*** Provided records ***

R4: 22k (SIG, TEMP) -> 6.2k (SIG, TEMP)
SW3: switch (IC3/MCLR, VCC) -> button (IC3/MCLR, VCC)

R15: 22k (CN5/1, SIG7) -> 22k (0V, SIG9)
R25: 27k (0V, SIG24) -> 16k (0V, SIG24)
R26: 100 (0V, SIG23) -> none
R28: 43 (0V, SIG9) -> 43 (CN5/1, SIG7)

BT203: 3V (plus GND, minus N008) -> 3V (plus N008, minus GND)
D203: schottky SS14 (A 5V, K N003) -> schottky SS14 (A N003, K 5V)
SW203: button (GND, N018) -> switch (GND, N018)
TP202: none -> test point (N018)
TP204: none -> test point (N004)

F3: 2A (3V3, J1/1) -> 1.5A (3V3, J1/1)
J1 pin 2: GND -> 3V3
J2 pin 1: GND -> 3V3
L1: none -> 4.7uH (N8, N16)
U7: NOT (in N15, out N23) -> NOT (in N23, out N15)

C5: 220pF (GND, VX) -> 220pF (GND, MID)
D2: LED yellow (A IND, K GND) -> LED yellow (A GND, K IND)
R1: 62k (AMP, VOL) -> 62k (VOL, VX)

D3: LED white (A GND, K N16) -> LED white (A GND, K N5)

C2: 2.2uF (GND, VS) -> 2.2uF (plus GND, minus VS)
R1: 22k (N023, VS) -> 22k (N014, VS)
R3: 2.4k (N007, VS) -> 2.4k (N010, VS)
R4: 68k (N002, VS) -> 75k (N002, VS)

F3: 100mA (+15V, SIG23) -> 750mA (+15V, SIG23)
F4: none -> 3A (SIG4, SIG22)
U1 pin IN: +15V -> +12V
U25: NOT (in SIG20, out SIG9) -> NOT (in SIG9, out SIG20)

*** End of Provided records ***

### What needs to be done:
Nothing but the lines from the one containing "D203: schottky SS14" to the end of the entries belongs in the answer, and each must match exactly.

### Finished exercise:
D203: schottky SS14 (A 5V, K N003) -> schottky SS14 (A N003, K 5V)
SW203: button (GND, N018) -> switch (GND, N018)
TP202: none -> test point (N018)
TP204: none -> test point (N004)

F3: 2A (3V3, J1/1) -> 1.5A (3V3, J1/1)
J1 pin 2: GND -> 3V3
J2 pin 1: GND -> 3V3
L1: none -> 4.7uH (N8, N16)
U7: NOT (in N15, out N23) -> NOT (in N23, out N15)

C5: 220pF (GND, VX) -> 220pF (GND, MID)
D2: LED yellow (A IND, K GND) -> LED yellow (A GND, K IND)
R1: 62k (AMP, VOL) -> 62k (VOL, VX)

D3: LED white (A GND, K N16) -> LED white (A GND, K N5)

C2: 2.2uF (GND, VS) -> 2.2uF (plus GND, minus VS)
R1: 22k (N023, VS) -> 22k (N014, VS)
R3: 2.4k (N007, VS) -> 2.4k (N010, VS)
R4: 68k (N002, VS) -> 75k (N002, VS)

F3: 100mA (+15V, SIG23) -> 750mA (+15V, SIG23)
F4: none -> 3A (SIG4, SIG22)
U1 pin IN: +15V -> +12V
U25: NOT (in SIG20, out SIG9) -> NOT (in SIG9, out SIG20)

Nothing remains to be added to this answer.